(INPUT RECORDS begins)
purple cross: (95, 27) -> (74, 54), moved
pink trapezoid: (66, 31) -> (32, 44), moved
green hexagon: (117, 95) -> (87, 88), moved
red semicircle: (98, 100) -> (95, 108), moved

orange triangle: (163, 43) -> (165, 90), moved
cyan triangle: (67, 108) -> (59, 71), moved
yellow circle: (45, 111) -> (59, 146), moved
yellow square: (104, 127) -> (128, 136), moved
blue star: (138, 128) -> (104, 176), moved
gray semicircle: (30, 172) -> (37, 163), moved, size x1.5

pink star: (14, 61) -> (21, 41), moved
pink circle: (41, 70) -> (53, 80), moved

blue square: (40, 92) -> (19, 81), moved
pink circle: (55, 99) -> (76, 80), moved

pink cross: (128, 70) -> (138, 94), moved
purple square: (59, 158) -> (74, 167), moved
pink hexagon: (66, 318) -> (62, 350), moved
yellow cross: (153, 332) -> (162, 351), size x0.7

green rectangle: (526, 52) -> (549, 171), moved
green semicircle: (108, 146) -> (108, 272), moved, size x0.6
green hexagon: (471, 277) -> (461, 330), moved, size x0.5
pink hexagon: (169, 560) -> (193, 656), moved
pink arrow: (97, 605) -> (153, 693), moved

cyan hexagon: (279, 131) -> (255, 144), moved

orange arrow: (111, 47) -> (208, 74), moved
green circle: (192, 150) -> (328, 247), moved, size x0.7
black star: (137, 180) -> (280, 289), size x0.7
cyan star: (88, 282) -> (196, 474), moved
(INPUT RECORDS ends)
▸ GOAL OF THE EXERCISE: Transcribe the records above from the line holding "green rectangle: (526, 52)" down to the line holding "orange arrow: (111, 47) -> (208, 74), moved", inclusive, without adding anything.

▸ EXPECTED ANSWER:
green rectangle: (526, 52) -> (549, 171), moved
green semicircle: (108, 146) -> (108, 272), moved, size x0.6
green hexagon: (471, 277) -> (461, 330), moved, size x0.5
pink hexagon: (169, 560) -> (193, 656), moved
pink arrow: (97, 605) -> (153, 693), moved

cyan hexagon: (279, 131) -> (255, 144), moved

orange arrow: (111, 47) -> (208, 74), moved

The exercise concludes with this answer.